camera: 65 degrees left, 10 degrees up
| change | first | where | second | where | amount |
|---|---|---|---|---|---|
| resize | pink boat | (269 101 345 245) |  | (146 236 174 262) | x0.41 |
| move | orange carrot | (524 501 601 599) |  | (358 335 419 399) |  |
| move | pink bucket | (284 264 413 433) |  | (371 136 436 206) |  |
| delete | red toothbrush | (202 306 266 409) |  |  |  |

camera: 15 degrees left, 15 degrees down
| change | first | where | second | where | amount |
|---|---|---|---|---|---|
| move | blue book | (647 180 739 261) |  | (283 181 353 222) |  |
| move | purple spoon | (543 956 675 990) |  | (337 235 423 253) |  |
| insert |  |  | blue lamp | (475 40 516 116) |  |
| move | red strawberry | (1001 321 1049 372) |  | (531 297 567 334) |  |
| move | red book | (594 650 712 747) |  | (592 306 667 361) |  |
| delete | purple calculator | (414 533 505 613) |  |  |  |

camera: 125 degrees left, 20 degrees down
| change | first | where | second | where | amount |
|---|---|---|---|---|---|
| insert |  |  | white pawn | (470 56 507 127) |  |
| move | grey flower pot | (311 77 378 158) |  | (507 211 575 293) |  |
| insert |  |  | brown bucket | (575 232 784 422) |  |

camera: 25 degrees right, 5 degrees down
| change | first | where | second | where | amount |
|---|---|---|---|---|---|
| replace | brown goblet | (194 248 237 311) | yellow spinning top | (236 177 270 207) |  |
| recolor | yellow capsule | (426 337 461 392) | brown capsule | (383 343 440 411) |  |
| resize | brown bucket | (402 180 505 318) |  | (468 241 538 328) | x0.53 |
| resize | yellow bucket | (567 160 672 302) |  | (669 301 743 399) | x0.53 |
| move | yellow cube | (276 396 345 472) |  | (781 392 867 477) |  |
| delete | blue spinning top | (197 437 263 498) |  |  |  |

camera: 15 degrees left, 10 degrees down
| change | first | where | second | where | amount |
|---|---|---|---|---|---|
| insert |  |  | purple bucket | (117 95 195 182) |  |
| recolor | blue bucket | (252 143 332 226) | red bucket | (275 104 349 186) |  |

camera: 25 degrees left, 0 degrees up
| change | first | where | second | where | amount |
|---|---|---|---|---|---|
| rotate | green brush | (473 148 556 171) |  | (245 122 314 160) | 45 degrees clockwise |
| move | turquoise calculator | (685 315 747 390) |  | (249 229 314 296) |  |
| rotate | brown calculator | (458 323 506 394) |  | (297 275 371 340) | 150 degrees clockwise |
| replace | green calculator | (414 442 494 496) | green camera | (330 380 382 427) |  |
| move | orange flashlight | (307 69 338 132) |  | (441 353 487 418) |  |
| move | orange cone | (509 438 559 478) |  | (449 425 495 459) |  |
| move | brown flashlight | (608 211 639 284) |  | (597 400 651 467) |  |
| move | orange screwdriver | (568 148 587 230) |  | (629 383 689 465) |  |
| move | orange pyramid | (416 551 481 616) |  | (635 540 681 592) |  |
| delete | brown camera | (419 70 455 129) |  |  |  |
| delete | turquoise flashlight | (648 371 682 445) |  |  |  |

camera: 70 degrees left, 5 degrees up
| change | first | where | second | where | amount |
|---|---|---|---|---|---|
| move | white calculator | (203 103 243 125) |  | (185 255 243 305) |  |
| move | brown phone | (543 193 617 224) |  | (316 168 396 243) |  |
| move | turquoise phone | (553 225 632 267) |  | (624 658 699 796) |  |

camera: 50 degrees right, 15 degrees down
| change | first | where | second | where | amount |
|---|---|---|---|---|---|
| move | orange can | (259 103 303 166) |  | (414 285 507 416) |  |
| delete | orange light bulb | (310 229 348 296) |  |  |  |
•••
=== Exercise directions ===
Start with the first line of the data and print every line exactly. The line containing "move | pink" is the last one to include.

=== Your response ===
camera: 65 degrees left, 10 degrees up
| change | first | where | second | where | amount |
|---|---|---|---|---|---|
| resize | pink boat | (269 101 345 245) |  | (146 236 174 262) | x0.41 |
| move | orange carrot | (524 501 601 599) |  | (358 335 419 399) |  |
| move | pink bucket | (284 264 413 433) |  | (371 136 436 206) |  |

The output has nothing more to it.